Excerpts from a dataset
[Start of Attachment]
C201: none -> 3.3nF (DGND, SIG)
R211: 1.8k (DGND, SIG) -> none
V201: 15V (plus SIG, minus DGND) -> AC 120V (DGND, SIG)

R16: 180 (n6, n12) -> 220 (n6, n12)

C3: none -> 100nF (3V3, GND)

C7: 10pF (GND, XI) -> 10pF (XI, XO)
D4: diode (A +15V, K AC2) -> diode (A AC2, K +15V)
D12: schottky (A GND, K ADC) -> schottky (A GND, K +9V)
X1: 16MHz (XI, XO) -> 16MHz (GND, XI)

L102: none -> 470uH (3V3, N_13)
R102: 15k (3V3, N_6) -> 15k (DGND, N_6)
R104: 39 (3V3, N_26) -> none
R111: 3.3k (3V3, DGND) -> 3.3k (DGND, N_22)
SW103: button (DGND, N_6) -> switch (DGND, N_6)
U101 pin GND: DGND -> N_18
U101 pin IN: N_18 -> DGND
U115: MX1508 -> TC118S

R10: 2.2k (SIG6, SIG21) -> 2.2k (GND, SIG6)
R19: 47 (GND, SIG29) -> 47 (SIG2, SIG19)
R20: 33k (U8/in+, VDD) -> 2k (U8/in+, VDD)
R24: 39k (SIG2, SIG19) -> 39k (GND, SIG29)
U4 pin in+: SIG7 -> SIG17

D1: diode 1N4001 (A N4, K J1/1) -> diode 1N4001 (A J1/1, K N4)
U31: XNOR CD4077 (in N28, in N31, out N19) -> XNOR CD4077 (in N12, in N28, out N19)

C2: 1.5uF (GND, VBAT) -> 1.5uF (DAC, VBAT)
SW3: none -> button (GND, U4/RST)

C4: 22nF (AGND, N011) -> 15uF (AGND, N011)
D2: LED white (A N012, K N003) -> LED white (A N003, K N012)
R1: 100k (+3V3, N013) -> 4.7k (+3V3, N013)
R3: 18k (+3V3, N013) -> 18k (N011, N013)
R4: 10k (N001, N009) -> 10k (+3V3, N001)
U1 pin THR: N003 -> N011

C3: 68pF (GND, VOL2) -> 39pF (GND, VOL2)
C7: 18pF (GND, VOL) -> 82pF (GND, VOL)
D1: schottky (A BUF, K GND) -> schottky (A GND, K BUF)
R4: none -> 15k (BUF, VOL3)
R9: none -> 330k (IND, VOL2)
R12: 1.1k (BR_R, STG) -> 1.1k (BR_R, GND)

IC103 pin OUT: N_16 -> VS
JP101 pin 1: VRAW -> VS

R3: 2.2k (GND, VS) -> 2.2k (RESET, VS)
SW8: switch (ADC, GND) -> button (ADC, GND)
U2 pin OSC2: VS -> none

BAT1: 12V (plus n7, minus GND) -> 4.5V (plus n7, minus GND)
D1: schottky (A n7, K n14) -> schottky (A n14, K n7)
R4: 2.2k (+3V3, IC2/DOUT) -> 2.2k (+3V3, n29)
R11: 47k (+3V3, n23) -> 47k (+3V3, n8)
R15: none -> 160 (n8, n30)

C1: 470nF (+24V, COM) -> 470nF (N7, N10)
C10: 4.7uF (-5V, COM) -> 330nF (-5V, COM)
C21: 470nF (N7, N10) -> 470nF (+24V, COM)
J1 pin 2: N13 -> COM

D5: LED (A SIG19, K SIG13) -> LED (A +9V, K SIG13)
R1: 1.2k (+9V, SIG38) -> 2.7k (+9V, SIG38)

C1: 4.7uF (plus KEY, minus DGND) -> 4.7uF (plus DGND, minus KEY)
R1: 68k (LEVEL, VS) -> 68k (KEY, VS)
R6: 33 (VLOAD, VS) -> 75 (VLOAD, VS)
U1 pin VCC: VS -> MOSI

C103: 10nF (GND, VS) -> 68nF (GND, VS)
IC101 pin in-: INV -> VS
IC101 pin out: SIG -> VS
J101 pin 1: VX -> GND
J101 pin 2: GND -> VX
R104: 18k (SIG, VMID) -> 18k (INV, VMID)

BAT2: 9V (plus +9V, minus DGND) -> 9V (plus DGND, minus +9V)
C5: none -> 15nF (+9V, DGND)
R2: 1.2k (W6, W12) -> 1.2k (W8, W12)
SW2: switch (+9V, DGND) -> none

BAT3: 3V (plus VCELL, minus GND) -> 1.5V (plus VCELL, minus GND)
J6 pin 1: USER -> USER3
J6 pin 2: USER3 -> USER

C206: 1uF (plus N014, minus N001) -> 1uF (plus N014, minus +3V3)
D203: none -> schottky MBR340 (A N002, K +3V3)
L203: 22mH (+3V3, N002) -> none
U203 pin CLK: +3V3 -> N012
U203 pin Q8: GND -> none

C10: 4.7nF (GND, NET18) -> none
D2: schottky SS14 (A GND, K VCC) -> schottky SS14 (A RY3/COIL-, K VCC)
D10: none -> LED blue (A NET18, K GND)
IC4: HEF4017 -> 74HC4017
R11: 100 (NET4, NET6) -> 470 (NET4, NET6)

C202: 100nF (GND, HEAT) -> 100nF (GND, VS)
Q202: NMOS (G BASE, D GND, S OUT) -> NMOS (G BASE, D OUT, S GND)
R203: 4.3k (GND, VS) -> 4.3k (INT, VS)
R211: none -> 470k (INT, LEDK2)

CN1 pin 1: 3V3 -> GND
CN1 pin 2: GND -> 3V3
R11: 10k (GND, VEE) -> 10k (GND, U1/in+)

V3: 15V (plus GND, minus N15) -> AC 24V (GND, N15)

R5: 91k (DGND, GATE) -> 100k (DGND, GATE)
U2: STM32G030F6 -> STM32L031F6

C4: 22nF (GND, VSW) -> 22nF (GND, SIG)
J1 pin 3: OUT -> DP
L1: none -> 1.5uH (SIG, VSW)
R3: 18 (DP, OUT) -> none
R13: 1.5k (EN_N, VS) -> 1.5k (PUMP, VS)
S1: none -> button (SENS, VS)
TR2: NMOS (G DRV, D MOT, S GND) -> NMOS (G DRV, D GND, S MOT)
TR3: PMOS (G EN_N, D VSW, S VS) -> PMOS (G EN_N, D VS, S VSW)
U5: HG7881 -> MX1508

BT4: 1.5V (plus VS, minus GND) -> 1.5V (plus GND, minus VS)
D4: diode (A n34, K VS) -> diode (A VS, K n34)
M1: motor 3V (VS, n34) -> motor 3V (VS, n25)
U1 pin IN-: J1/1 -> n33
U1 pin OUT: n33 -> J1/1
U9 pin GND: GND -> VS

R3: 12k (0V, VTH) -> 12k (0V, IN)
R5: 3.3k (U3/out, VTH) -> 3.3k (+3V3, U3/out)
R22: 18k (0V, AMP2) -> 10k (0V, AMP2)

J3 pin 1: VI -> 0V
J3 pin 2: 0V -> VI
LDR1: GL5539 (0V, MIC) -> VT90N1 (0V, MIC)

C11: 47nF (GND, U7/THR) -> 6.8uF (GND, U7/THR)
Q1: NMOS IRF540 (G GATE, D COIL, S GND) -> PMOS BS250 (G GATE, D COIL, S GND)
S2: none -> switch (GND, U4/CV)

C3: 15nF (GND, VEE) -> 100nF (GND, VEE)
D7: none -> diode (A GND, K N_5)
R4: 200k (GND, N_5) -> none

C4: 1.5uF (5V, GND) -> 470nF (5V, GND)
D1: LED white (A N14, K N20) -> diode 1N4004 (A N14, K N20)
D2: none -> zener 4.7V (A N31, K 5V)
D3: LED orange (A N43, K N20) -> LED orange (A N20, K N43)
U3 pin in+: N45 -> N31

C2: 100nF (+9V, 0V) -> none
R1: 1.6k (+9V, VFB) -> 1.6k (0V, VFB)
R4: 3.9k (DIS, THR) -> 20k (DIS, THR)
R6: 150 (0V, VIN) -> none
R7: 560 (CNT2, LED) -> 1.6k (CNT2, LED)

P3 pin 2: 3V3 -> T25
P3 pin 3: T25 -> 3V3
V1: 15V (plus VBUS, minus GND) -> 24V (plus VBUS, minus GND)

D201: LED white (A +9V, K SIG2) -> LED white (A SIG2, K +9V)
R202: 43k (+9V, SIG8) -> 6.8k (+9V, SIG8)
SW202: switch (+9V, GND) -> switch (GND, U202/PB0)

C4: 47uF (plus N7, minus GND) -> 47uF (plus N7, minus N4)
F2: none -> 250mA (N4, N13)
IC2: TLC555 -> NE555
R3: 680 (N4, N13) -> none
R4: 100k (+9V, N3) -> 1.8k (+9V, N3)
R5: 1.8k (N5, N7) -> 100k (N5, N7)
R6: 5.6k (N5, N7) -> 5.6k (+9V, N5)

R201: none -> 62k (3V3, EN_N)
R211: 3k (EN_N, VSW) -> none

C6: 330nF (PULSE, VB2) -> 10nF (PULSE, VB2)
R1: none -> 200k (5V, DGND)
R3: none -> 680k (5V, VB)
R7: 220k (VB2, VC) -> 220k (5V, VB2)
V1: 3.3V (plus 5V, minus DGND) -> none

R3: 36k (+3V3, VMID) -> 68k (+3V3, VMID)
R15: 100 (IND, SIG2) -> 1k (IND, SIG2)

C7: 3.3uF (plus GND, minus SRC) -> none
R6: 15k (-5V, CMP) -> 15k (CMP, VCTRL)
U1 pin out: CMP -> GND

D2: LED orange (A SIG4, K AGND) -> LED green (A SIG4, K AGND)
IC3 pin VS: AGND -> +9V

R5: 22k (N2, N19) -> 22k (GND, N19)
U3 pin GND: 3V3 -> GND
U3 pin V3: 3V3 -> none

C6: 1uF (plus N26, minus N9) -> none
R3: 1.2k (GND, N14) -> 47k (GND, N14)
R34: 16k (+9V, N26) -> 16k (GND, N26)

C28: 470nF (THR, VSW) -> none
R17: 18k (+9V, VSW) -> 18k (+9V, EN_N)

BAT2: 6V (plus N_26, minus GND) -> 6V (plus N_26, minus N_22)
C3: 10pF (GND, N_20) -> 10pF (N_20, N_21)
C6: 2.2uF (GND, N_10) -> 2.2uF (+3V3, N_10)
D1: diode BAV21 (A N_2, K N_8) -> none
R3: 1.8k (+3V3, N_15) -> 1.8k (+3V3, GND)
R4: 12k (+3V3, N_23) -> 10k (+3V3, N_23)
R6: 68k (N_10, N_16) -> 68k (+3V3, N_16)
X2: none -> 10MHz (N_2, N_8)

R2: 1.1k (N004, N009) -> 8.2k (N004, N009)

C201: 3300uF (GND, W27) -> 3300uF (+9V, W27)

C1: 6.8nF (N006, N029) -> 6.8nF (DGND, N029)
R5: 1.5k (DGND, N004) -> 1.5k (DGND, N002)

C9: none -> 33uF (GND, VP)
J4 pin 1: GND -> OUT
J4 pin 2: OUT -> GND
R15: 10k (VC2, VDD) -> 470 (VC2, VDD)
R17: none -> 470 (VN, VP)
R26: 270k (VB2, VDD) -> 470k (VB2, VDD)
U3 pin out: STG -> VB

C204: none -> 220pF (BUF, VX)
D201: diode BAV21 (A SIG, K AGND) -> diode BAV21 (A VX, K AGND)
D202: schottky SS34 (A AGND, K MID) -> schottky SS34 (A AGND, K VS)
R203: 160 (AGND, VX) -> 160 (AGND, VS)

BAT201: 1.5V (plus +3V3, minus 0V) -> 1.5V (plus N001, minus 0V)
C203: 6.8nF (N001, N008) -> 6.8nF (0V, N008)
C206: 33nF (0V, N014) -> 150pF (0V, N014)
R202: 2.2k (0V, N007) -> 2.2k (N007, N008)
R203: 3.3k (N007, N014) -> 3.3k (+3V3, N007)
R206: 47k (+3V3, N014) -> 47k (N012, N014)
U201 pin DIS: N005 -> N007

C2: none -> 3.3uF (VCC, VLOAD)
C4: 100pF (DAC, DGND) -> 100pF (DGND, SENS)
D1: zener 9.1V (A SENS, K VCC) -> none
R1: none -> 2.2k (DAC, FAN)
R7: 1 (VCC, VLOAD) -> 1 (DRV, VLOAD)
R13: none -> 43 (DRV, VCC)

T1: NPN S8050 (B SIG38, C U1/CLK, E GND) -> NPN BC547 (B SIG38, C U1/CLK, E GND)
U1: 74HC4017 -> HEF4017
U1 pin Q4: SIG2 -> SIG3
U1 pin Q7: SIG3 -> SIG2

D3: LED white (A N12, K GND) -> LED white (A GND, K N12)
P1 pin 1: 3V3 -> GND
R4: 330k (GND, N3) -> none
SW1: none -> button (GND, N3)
[End of Attachment]
Beginning with the line that has "D202: schottky SS34" and ending with the line that has "R13: none -> 43 (DRV, VCC)", set down the lines above exactly and include no others.

SOLUTION TO THE PROBLEM:
D202: schottky SS34 (A AGND, K MID) -> schottky SS34 (A AGND, K VS)
R203: 160 (AGND, VX) -> 160 (AGND, VS)

BAT201: 1.5V (plus +3V3, minus 0V) -> 1.5V (plus N001, minus 0V)
C203: 6.8nF (N001, N008) -> 6.8nF (0V, N008)
C206: 33nF (0V, N014) -> 150pF (0V, N014)
R202: 2.2k (0V, N007) -> 2.2k (N007, N008)
R203: 3.3k (N007, N014) -> 3.3k (+3V3, N007)
R206: 47k (+3V3, N014) -> 47k (N012, N014)
U201 pin DIS: N005 -> N007

C2: none -> 3.3uF (VCC, VLOAD)
C4: 100pF (DAC, DGND) -> 100pF (DGND, SENS)
D1: zener 9.1V (A SENS, K VCC) -> none
R1: none -> 2.2k (DAC, FAN)
R7: 1 (VCC, VLOAD) -> 1 (DRV, VLOAD)
R13: none -> 43 (DRV, VCC)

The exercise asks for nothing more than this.